Work instruction = The records are to be copied exactly and in full.

⟨

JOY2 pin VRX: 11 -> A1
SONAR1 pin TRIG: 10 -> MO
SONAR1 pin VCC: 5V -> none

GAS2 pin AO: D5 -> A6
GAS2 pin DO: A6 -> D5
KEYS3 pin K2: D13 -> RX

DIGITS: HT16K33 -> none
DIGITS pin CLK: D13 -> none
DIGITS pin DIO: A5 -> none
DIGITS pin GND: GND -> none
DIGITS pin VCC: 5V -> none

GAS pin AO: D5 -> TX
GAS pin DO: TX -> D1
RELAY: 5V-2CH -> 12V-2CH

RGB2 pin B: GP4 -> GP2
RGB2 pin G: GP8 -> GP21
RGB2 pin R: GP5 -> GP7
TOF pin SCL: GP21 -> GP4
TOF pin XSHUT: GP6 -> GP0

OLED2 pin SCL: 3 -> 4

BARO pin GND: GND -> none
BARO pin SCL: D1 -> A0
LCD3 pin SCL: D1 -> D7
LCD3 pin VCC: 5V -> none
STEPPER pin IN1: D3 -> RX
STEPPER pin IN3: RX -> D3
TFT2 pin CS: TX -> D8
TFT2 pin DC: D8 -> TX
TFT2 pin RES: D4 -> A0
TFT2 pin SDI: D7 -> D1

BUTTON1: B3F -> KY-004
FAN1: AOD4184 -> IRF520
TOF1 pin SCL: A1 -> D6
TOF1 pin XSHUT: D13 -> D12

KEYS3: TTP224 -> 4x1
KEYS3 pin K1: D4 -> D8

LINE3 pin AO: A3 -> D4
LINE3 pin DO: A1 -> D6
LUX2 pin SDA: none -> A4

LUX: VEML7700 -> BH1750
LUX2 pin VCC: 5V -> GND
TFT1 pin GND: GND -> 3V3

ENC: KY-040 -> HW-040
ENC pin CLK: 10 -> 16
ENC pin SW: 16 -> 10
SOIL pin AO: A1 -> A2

⟩

Answer area =
JOY2 pin VRX: 11 -> A1
SONAR1 pin TRIG: 10 -> MO
SONAR1 pin VCC: 5V -> none

GAS2 pin AO: D5 -> A6
GAS2 pin DO: A6 -> D5
KEYS3 pin K2: D13 -> RX

DIGITS: HT16K33 -> none
DIGITS pin CLK: D13 -> none
DIGITS pin DIO: A5 -> none
DIGITS pin GND: GND -> none
DIGITS pin VCC: 5V -> none

GAS pin AO: D5 -> TX
GAS pin DO: TX -> D1
RELAY: 5V-2CH -> 12V-2CH

RGB2 pin B: GP4 -> GP2
RGB2 pin G: GP8 -> GP21
RGB2 pin R: GP5 -> GP7
TOF pin SCL: GP21 -> GP4
TOF pin XSHUT: GP6 -> GP0

OLED2 pin SCL: 3 -> 4

BARO pin GND: GND -> none
BARO pin SCL: D1 -> A0
LCD3 pin SCL: D1 -> D7
LCD3 pin VCC: 5V -> none
STEPPER pin IN1: D3 -> RX
STEPPER pin IN3: RX -> D3
TFT2 pin CS: TX -> D8
TFT2 pin DC: D8 -> TX
TFT2 pin RES: D4 -> A0
TFT2 pin SDI: D7 -> D1

BUTTON1: B3F -> KY-004
FAN1: AOD4184 -> IRF520
TOF1 pin SCL: A1 -> D6
TOF1 pin XSHUT: D13 -> D12

KEYS3: TTP224 -> 4x1
KEYS3 pin K1: D4 -> D8

LINE3 pin AO: A3 -> D4
LINE3 pin DO: A1 -> D6
LUX2 pin SDA: none -> A4

LUX: VEML7700 -> BH1750
LUX2 pin VCC: 5V -> GND
TFT1 pin GND: GND -> 3V3

ENC: KY-040 -> HW-040
ENC pin CLK: 10 -> 16
ENC pin SW: 16 -> 10
SOIL pin AO: A1 -> A2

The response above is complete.